Content starts

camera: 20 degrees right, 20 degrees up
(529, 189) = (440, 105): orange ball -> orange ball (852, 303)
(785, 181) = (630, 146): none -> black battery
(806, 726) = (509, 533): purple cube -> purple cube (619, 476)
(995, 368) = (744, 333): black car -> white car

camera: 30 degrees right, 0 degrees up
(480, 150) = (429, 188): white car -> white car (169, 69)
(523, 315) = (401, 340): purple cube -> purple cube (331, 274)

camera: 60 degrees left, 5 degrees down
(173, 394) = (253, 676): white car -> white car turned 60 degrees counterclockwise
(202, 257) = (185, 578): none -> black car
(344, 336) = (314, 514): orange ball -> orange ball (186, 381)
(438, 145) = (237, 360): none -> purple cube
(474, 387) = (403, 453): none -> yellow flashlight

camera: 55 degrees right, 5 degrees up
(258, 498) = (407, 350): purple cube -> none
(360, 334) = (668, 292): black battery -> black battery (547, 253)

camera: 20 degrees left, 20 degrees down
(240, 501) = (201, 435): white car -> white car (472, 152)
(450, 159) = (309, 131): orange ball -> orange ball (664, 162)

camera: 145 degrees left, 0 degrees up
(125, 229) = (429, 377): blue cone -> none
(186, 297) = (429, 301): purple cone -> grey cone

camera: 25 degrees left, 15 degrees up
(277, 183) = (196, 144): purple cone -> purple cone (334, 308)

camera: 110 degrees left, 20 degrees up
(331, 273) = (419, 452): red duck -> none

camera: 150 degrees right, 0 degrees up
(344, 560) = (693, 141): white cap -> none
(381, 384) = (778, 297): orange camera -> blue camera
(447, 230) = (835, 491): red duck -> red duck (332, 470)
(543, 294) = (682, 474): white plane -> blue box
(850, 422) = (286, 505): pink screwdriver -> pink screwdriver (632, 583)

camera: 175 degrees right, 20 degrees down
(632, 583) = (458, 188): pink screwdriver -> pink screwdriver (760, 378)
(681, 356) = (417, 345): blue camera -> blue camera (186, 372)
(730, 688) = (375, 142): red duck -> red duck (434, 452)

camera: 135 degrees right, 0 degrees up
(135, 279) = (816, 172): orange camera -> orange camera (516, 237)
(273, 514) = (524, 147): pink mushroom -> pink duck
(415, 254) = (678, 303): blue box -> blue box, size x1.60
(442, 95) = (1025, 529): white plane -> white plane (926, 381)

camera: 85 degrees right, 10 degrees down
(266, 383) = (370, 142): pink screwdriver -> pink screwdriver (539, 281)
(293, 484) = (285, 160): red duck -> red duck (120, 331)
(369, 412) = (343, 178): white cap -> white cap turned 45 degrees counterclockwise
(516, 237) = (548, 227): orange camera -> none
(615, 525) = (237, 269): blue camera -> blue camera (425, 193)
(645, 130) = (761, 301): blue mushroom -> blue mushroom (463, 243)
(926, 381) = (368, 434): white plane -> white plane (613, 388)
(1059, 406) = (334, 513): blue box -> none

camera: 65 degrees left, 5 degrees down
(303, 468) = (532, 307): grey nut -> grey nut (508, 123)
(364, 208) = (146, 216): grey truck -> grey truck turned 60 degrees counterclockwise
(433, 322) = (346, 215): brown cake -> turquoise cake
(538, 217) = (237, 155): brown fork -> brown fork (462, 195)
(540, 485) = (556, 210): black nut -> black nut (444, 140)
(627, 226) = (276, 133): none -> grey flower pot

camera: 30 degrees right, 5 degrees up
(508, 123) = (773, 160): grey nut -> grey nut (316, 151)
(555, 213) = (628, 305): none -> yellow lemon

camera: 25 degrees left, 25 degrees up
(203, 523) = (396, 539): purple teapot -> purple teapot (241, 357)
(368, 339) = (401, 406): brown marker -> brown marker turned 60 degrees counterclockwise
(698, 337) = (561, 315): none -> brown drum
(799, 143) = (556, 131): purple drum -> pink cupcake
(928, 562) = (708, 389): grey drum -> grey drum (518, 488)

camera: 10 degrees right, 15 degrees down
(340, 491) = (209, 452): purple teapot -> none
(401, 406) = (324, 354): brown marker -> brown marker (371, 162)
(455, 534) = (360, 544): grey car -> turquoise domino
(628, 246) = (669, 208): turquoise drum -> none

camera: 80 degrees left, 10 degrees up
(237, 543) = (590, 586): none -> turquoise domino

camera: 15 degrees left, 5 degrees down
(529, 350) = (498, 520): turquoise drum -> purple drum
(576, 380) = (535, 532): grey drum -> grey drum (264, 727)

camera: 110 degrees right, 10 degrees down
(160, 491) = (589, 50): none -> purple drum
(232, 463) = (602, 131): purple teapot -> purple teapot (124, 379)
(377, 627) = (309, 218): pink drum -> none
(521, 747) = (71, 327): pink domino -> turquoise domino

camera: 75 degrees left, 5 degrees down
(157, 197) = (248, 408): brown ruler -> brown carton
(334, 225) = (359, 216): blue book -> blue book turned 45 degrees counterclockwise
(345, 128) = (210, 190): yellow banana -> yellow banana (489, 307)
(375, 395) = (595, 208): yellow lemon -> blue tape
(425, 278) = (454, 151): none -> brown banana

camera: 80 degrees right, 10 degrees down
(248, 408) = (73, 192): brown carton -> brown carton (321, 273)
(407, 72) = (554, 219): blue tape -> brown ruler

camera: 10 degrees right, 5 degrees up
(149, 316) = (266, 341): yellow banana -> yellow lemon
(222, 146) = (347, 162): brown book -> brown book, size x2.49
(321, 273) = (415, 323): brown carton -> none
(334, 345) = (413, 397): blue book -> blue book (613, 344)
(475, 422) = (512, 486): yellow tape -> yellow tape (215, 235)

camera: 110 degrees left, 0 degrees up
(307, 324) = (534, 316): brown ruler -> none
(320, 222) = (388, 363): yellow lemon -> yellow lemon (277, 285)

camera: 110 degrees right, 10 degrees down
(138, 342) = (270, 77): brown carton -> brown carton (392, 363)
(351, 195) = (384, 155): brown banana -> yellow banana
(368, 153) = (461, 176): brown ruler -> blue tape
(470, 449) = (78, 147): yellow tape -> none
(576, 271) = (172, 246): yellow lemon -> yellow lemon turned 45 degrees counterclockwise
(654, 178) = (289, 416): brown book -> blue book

Content ends

TASK TO CARRY OUT:
Beginning at the first line of the records, give again each line exactly as written, ending with the line that contains "(543, 294) = (682, 474): white".

ANSWER BELOW:
camera: 20 degrees right, 20 degrees up
(529, 189) = (440, 105): orange ball -> orange ball (852, 303)
(785, 181) = (630, 146): none -> black battery
(806, 726) = (509, 533): purple cube -> purple cube (619, 476)
(995, 368) = (744, 333): black car -> white car

camera: 30 degrees right, 0 degrees up
(480, 150) = (429, 188): white car -> white car (169, 69)
(523, 315) = (401, 340): purple cube -> purple cube (331, 274)

camera: 60 degrees left, 5 degrees down
(173, 394) = (253, 676): white car -> white car turned 60 degrees counterclockwise
(202, 257) = (185, 578): none -> black car
(344, 336) = (314, 514): orange ball -> orange ball (186, 381)
(438, 145) = (237, 360): none -> purple cube
(474, 387) = (403, 453): none -> yellow flashlight

camera: 55 degrees right, 5 degrees up
(258, 498) = (407, 350): purple cube -> none
(360, 334) = (668, 292): black battery -> black battery (547, 253)

camera: 20 degrees left, 20 degrees down
(240, 501) = (201, 435): white car -> white car (472, 152)
(450, 159) = (309, 131): orange ball -> orange ball (664, 162)

camera: 145 degrees left, 0 degrees up
(125, 229) = (429, 377): blue cone -> none
(186, 297) = (429, 301): purple cone -> grey cone

camera: 25 degrees left, 15 degrees up
(277, 183) = (196, 144): purple cone -> purple cone (334, 308)

camera: 110 degrees left, 20 degrees up
(331, 273) = (419, 452): red duck -> none

camera: 150 degrees right, 0 degrees up
(344, 560) = (693, 141): white cap -> none
(381, 384) = (778, 297): orange camera -> blue camera
(447, 230) = (835, 491): red duck -> red duck (332, 470)
(543, 294) = (682, 474): white plane -> blue box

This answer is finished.